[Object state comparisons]
*** Begin section ***
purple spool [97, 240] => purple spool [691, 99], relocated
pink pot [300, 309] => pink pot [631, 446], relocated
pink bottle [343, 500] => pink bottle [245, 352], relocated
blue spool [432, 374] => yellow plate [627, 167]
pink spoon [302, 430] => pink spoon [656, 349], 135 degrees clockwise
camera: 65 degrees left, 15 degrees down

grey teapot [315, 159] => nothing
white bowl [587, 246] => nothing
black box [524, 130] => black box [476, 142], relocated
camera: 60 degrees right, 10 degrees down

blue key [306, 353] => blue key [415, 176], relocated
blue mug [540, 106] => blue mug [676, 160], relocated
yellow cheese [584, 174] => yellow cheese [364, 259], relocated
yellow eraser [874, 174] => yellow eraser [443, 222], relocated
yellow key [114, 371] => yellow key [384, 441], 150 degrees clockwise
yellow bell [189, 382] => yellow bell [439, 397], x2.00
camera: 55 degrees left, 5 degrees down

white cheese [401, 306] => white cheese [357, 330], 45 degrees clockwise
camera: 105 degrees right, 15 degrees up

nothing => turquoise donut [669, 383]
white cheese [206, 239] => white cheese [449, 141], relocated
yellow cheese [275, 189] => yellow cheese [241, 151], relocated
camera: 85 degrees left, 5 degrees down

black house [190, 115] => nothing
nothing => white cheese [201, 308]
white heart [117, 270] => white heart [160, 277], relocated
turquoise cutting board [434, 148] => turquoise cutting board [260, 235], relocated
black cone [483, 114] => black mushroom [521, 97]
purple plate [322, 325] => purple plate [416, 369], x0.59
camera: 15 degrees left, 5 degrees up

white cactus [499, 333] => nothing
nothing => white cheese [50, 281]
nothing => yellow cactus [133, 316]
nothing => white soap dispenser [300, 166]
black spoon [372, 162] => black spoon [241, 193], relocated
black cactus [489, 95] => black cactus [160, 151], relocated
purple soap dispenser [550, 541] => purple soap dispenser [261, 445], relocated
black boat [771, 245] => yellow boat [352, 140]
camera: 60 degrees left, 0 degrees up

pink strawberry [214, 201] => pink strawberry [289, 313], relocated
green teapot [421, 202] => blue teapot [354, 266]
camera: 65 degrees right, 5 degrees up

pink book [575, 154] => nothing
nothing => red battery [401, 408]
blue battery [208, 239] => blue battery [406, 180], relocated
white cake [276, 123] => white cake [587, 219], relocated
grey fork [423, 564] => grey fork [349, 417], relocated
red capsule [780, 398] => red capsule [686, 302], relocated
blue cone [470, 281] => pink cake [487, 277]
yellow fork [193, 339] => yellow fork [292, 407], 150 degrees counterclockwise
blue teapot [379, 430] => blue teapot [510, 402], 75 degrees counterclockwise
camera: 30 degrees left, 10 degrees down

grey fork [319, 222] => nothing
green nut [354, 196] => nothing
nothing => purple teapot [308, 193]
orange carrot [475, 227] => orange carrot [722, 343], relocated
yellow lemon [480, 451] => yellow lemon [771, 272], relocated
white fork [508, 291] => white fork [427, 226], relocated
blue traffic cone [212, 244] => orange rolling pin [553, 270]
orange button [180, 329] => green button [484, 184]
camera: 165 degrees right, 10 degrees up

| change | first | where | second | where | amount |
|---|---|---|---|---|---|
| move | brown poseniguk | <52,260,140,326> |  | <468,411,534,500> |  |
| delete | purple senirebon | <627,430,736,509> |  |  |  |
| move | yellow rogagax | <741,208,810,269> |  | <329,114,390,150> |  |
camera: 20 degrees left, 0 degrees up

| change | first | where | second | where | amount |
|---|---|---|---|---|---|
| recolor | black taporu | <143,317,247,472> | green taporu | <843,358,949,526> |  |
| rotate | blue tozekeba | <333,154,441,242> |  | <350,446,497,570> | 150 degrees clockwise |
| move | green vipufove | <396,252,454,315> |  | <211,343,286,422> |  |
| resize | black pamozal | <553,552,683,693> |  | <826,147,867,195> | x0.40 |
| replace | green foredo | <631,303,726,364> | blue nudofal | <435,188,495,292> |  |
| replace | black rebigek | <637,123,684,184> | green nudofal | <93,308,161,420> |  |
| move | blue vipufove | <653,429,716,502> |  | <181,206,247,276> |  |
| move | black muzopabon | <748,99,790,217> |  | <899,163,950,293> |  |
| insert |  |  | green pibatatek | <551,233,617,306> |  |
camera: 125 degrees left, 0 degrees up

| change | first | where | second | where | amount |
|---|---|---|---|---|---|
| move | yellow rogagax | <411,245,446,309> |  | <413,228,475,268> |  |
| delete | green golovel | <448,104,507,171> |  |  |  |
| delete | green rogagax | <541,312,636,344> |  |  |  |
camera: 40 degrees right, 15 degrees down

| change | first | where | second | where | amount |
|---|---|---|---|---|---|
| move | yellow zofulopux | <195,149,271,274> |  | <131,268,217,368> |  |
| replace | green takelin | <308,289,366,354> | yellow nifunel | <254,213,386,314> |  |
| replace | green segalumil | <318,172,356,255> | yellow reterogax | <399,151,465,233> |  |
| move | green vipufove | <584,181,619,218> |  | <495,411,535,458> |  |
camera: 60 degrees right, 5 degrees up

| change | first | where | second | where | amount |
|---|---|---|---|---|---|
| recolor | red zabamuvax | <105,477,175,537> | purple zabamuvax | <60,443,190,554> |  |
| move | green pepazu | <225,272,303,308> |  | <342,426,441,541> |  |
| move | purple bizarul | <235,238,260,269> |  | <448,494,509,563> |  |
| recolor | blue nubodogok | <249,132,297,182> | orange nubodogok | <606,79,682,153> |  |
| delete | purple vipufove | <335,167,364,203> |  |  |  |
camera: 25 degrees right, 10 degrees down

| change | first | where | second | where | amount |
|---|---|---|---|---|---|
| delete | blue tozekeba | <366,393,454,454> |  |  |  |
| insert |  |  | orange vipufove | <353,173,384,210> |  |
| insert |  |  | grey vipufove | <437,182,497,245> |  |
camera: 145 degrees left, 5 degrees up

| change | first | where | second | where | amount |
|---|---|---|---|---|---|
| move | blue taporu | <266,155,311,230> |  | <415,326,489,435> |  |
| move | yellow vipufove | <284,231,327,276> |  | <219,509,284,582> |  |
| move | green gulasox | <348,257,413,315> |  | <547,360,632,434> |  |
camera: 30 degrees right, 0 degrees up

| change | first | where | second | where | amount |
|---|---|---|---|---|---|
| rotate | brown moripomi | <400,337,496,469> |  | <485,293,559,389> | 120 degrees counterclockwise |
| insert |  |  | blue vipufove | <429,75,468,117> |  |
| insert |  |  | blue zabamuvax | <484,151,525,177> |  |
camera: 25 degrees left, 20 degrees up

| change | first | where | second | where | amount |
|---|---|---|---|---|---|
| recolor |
*** End section ***
What to work on
In your answer, reproduce every entry exactly as it was written.

Answer space
purple spool [97, 240] => purple spool [691, 99], relocated
pink pot [300, 309] => pink pot [631, 446], relocated
pink bottle [343, 500] => pink bottle [245, 352], relocated
blue spool [432, 374] => yellow plate [627, 167]
pink spoon [302, 430] => pink spoon [656, 349], 135 degrees clockwise
camera: 65 degrees left, 15 degrees down

grey teapot [315, 159] => nothing
white bowl [587, 246] => nothing
black box [524, 130] => black box [476, 142], relocated
camera: 60 degrees right, 10 degrees down

blue key [306, 353] => blue key [415, 176], relocated
blue mug [540, 106] => blue mug [676, 160], relocated
yellow cheese [584, 174] => yellow cheese [364, 259], relocated
yellow eraser [874, 174] => yellow eraser [443, 222], relocated
yellow key [114, 371] => yellow key [384, 441], 150 degrees clockwise
yellow bell [189, 382] => yellow bell [439, 397], x2.00
camera: 55 degrees left, 5 degrees down

white cheese [401, 306] => white cheese [357, 330], 45 degrees clockwise
camera: 105 degrees right, 15 degrees up

nothing => turquoise donut [669, 383]
white cheese [206, 239] => white cheese [449, 141], relocated
yellow cheese [275, 189] => yellow cheese [241, 151], relocated
camera: 85 degrees left, 5 degrees down

black house [190, 115] => nothing
nothing => white cheese [201, 308]
white heart [117, 270] => white heart [160, 277], relocated
turquoise cutting board [434, 148] => turquoise cutting board [260, 235], relocated
black cone [483, 114] => black mushroom [521, 97]
purple plate [322, 325] => purple plate [416, 369], x0.59
camera: 15 degrees left, 5 degrees up

white cactus [499, 333] => nothing
nothing => white cheese [50, 281]
nothing => yellow cactus [133, 316]
nothing => white soap dispenser [300, 166]
black spoon [372, 162] => black spoon [241, 193], relocated
black cactus [489, 95] => black cactus [160, 151], relocated
purple soap dispenser [550, 541] => purple soap dispenser [261, 445], relocated
black boat [771, 245] => yellow boat [352, 140]
camera: 60 degrees left, 0 degrees up

pink strawberry [214, 201] => pink strawberry [289, 313], relocated
green teapot [421, 202] => blue teapot [354, 266]
camera: 65 degrees right, 5 degrees up

pink book [575, 154] => nothing
nothing => red battery [401, 408]
blue battery [208, 239] => blue battery [406, 180], relocated
white cake [276, 123] => white cake [587, 219], relocated
grey fork [423, 564] => grey fork [349, 417], relocated
red capsule [780, 398] => red capsule [686, 302], relocated
blue cone [470, 281] => pink cake [487, 277]
yellow fork [193, 339] => yellow fork [292, 407], 150 degrees counterclockwise
blue teapot [379, 430] => blue teapot [510, 402], 75 degrees counterclockwise
camera: 30 degrees left, 10 degrees down

grey fork [319, 222] => nothing
green nut [354, 196] => nothing
nothing => purple teapot [308, 193]
orange carrot [475, 227] => orange carrot [722, 343], relocated
yellow lemon [480, 451] => yellow lemon [771, 272], relocated
white fork [508, 291] => white fork [427, 226], relocated
blue traffic cone [212, 244] => orange rolling pin [553, 270]
orange button [180, 329] => green button [484, 184]
camera: 165 degrees right, 10 degrees up

| change | first | where | second | where | amount |
|---|---|---|---|---|---|
| move | brown poseniguk | <52,260,140,326> |  | <468,411,534,500> |  |
| delete | purple senirebon | <627,430,736,509> |  |  |  |
| move | yellow rogagax | <741,208,810,269> |  | <329,114,390,150> |  |
camera: 20 degrees left, 0 degrees up

| change | first | where | second | where | amount |
|---|---|---|---|---|---|
| recolor | black taporu | <143,317,247,472> | green taporu | <843,358,949,526> |  |
| rotate | blue tozekeba | <333,154,441,242> |  | <350,446,497,570> | 150 degrees clockwise |
| move | green vipufove | <396,252,454,315> |  | <211,343,286,422> |  |
| resize | black pamozal | <553,552,683,693> |  | <826,147,867,195> | x0.40 |
| replace | green foredo | <631,303,726,364> | blue nudofal | <435,188,495,292> |  |
| replace | black rebigek | <637,123,684,184> | green nudofal | <93,308,161,420> |  |
| move | blue vipufove | <653,429,716,502> |  | <181,206,247,276> |  |
| move | black muzopabon | <748,99,790,217> |  | <899,163,950,293> |  |
| insert |  |  | green pibatatek | <551,233,617,306> |  |
camera: 125 degrees left, 0 degrees up

| change | first | where | second | where | amount |
|---|---|---|---|---|---|
| move | yellow rogagax | <411,245,446,309> |  | <413,228,475,268> |  |
| delete | green golovel | <448,104,507,171> |  |  |  |
| delete | green rogagax | <541,312,636,344> |  |  |  |
camera: 40 degrees right, 15 degrees down

| change | first | where | second | where | amount |
|---|---|---|---|---|---|
| move | yellow zofulopux | <195,149,271,274> |  | <131,268,217,368> |  |
| replace | green takelin | <308,289,366,354> | yellow nifunel | <254,213,386,314> |  |
| replace | green segalumil | <318,172,356,255> | yellow reterogax | <399,151,465,233> |  |
| move | green vipufove | <584,181,619,218> |  | <495,411,535,458> |  |
camera: 60 degrees right, 5 degrees up

| change | first | where | second | where | amount |
|---|---|---|---|---|---|
| recolor | red zabamuvax | <105,477,175,537> | purple zabamuvax | <60,443,190,554> |  |
| move | green pepazu | <225,272,303,308> |  | <342,426,441,541> |  |
| move | purple bizarul | <235,238,260,269> |  | <448,494,509,563> |  |
| recolor | blue nubodogok | <249,132,297,182> | orange nubodogok | <606,79,682,153> |  |
| delete | purple vipufove | <335,167,364,203> |  |  |  |
camera: 25 degrees right, 10 degrees down

| change | first | where | second | where | amount |
|---|---|---|---|---|---|
| delete | blue tozekeba | <366,393,454,454> |  |  |  |
| insert |  |  | orange vipufove | <353,173,384,210> |  |
| insert |  |  | grey vipufove | <437,182,497,245> |  |
camera: 145 degrees left, 5 degrees up

| change | first | where | second | where | amount |
|---|---|---|---|---|---|
| move | blue taporu | <266,155,311,230> |  | <415,326,489,435> |  |
| move | yellow vipufove | <284,231,327,276> |  | <219,509,284,582> |  |
| move | green gulasox | <348,257,413,315> |  | <547,360,632,434> |  |
camera: 30 degrees right, 0 degrees up

| change | first | where | second | where | amount |
|---|---|---|---|---|---|
| rotate | brown moripomi | <400,337,496,469> |  | <485,293,559,389> | 120 degrees counterclockwise |
| insert |  |  | blue vipufove | <429,75,468,117> |  |
| insert |  |  | blue zabamuvax | <484,151,525,177> |  |
camera: 25 degrees left, 20 degrees up

| change | first | where | second | where | amount |
|---|---|---|---|---|---|
| recolor |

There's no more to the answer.